WHAT IS NEEDED
Extract all lines in the data that contain the word "road".

[Geospatial object detection data]
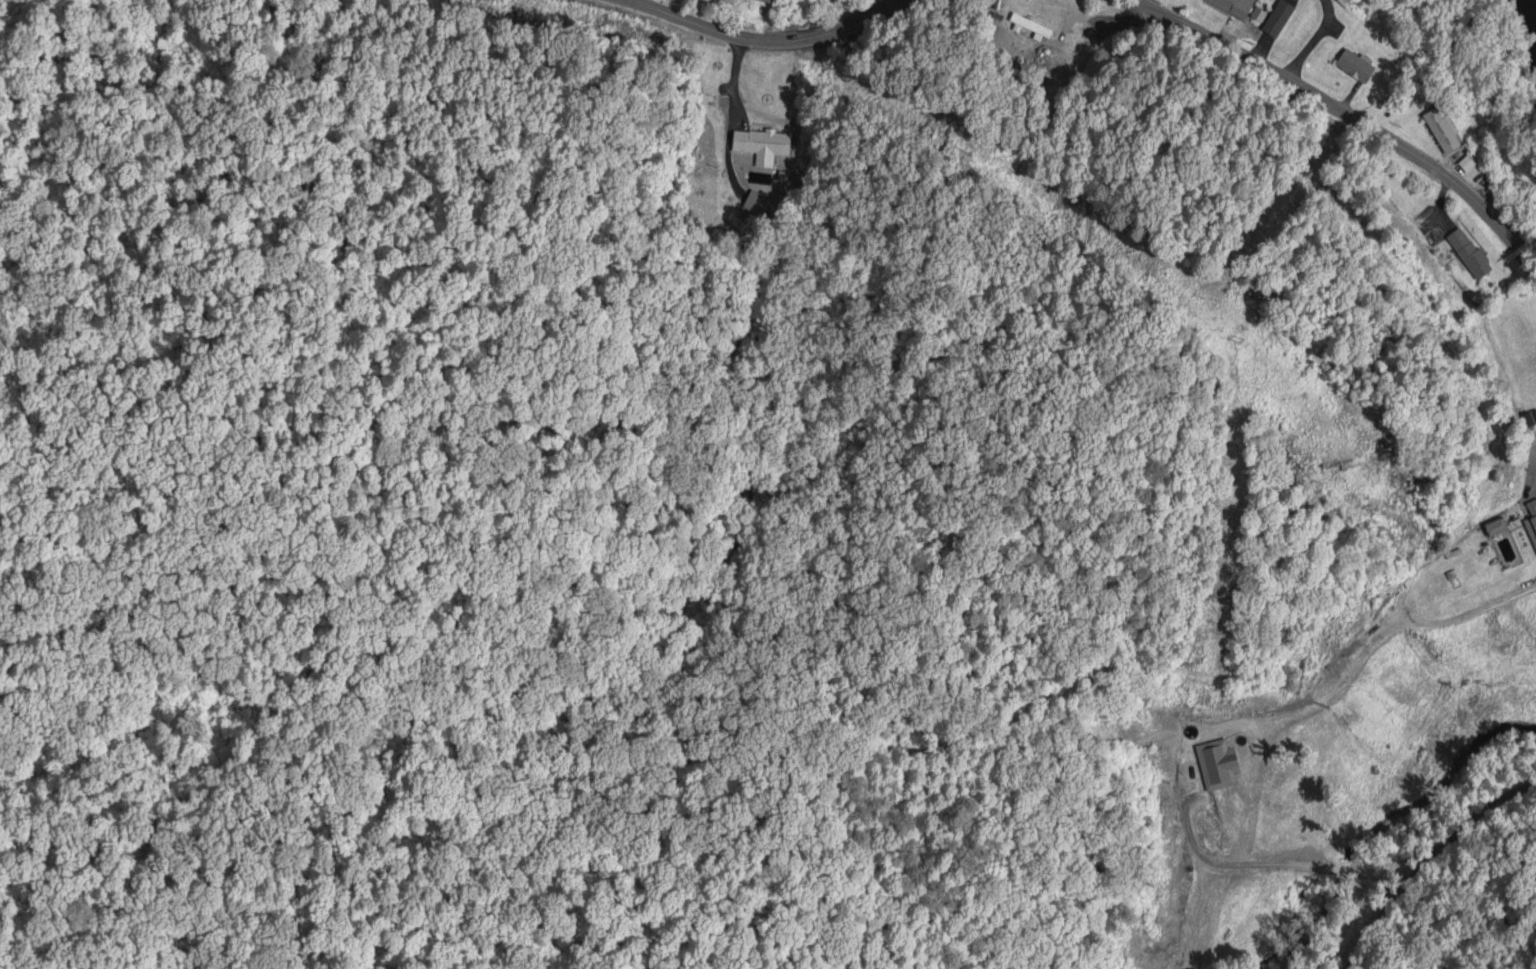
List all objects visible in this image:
building: (723, 1)
building: (1233, 6)
building: (1277, 19)
building: (1032, 26)
road: (768, 40)
building: (1354, 65)
road: (1347, 116)
building: (1440, 130)
building: (766, 144)
building: (1464, 164)
building: (1470, 253)
building: (1531, 521)
building: (1215, 764)
road: (1422, 877)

SOLUTION FOR THIS TASK
road: (768, 40)
road: (1347, 116)
road: (1422, 877)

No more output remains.